→ **Supplied information**:
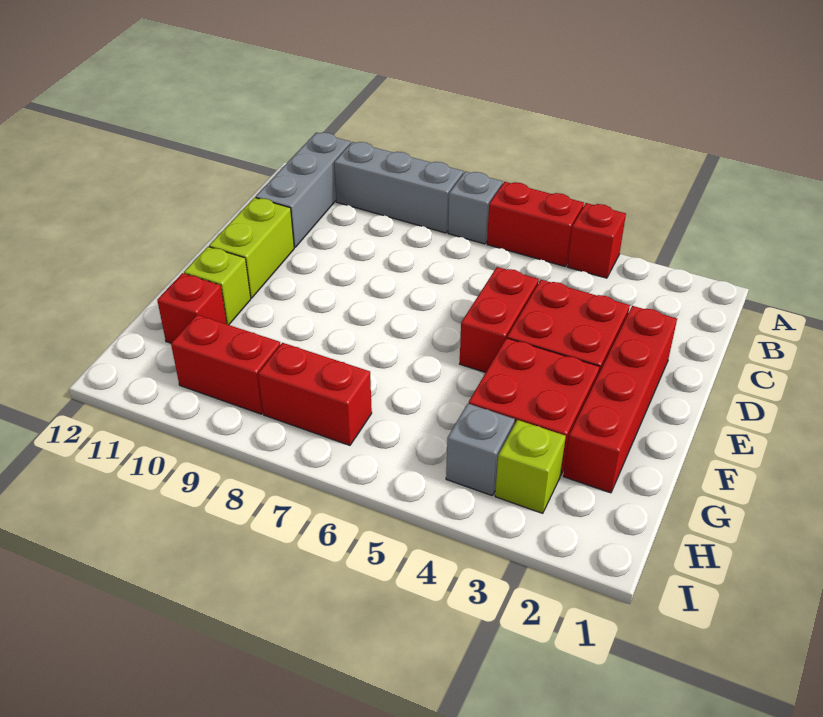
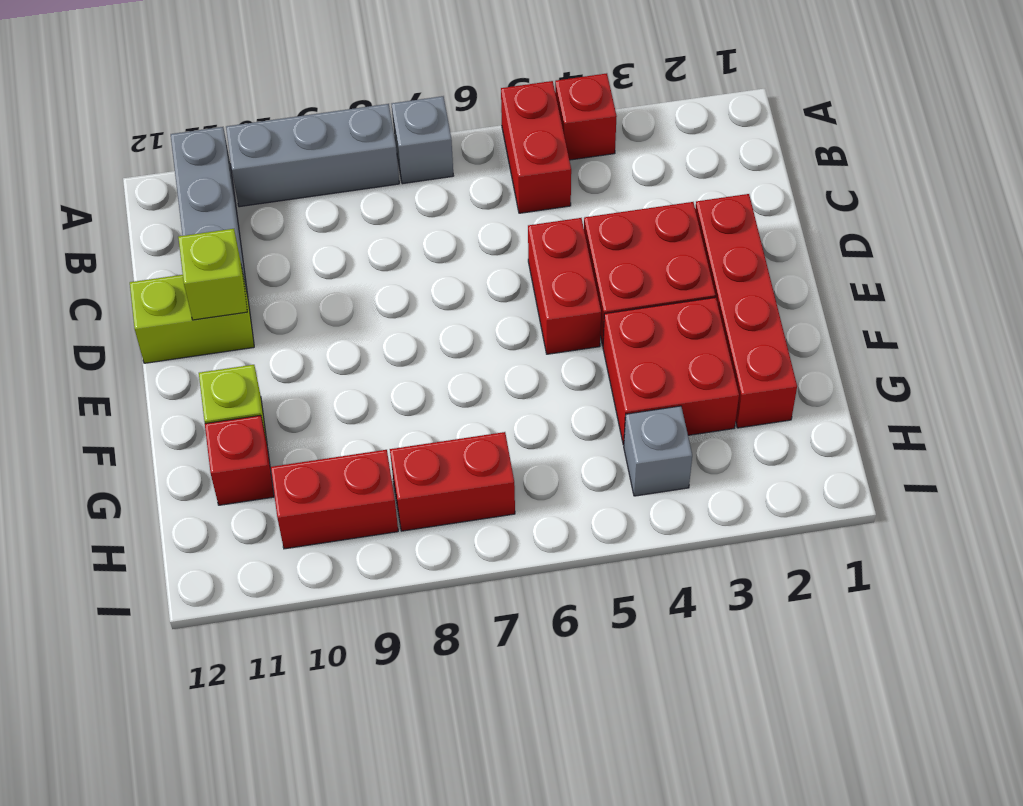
red brick A5:A6 level 1 -> red brick A5:B5 level 1
lime brick D11:E11 level 1 -> lime brick D11:D12 level 1
lime brick H3 level 1 -> lime brick D11 level 2

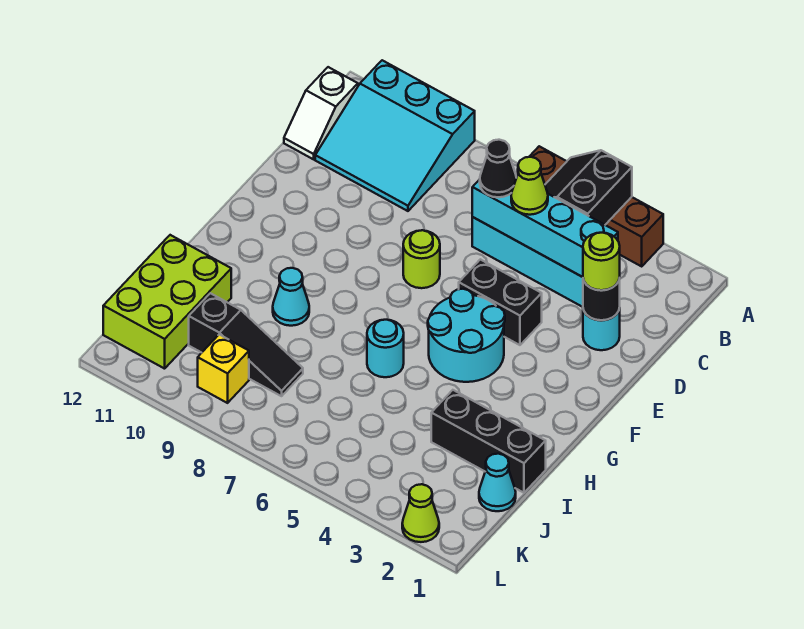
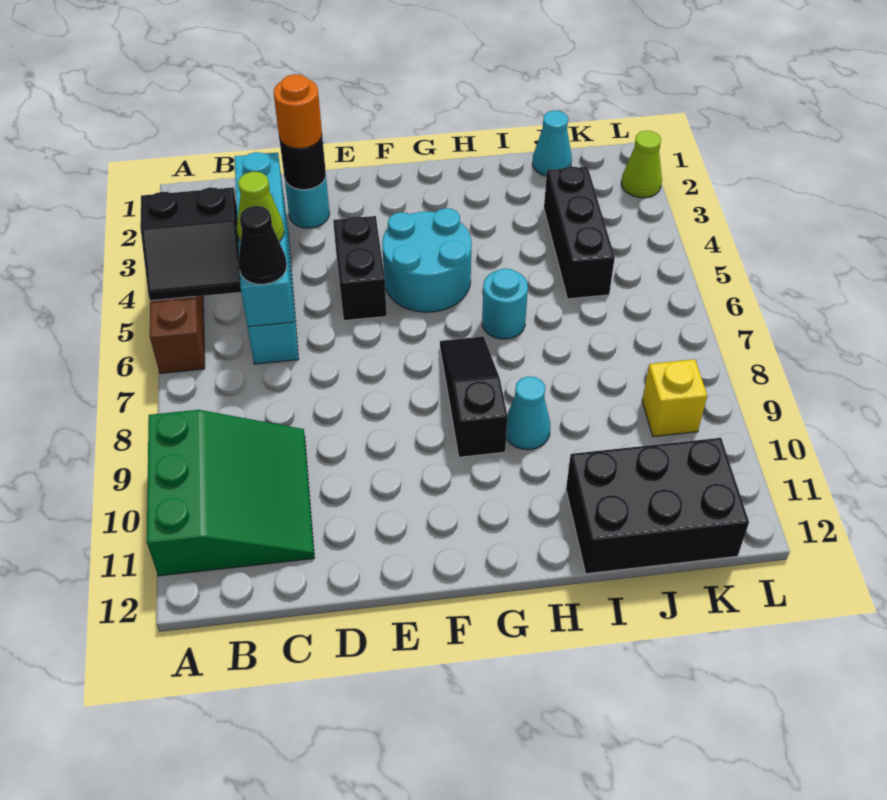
cyan slope A9:C11 level 1 top A -> green slope A9:C11 level 1 top A
white slope B12:C12 level 1 top B -> none
lime round brick D2 level 3 -> orange round brick D2 level 3
lime round brick E7 level 1 -> none
black brick I1:I3 level 1 -> black brick J3:J5 level 1
lime brick I11:K12 level 1 -> black brick I11:K12 level 1
black slope J8:J10 level 1 top 10 -> black slope G7:G9 level 1 top 9

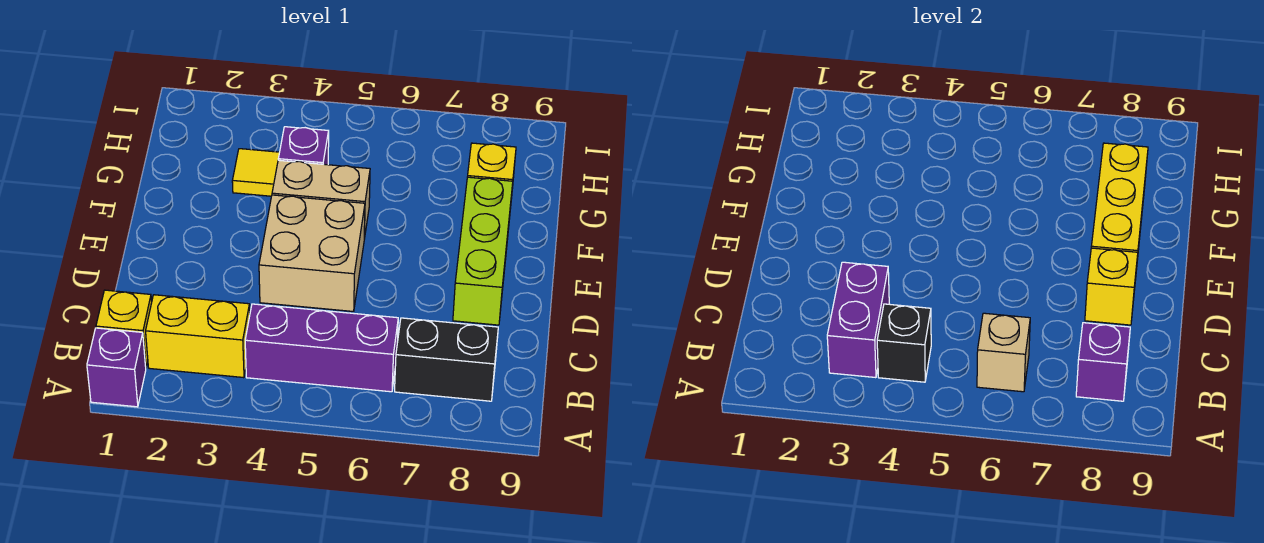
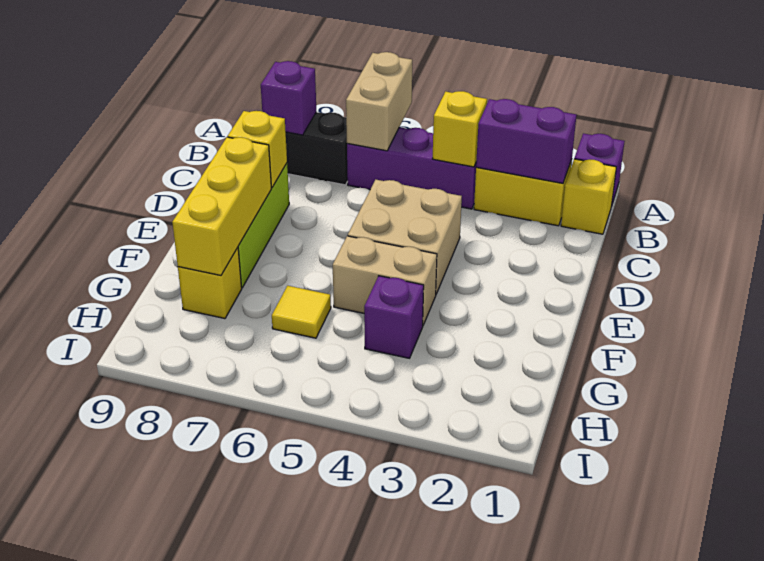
purple brick B3:C3 level 2 -> purple brick B2:B3 level 2
black brick B4 level 2 -> yellow brick B4 level 2
tan brick B6 level 2 -> tan brick A6:B6 level 2
yellow tile G3 level 1 -> yellow tile G6 level 1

→ **Work instructions**:
Give again, word for word, every line from the top of the data through the line with "tan brick B6", both ends included, and exclude the pictures.

→ **Expected output**:
red brick A5:A6 level 1 -> red brick A5:B5 level 1
lime brick D11:E11 level 1 -> lime brick D11:D12 level 1
lime brick H3 level 1 -> lime brick D11 level 2

cyan slope A9:C11 level 1 top A -> green slope A9:C11 level 1 top A
white slope B12:C12 level 1 top B -> none
lime round brick D2 level 3 -> orange round brick D2 level 3
lime round brick E7 level 1 -> none
black brick I1:I3 level 1 -> black brick J3:J5 level 1
lime brick I11:K12 level 1 -> black brick I11:K12 level 1
black slope J8:J10 level 1 top 10 -> black slope G7:G9 level 1 top 9

purple brick B3:C3 level 2 -> purple brick B2:B3 level 2
black brick B4 level 2 -> yellow brick B4 level 2
tan brick B6 level 2 -> tan brick A6:B6 level 2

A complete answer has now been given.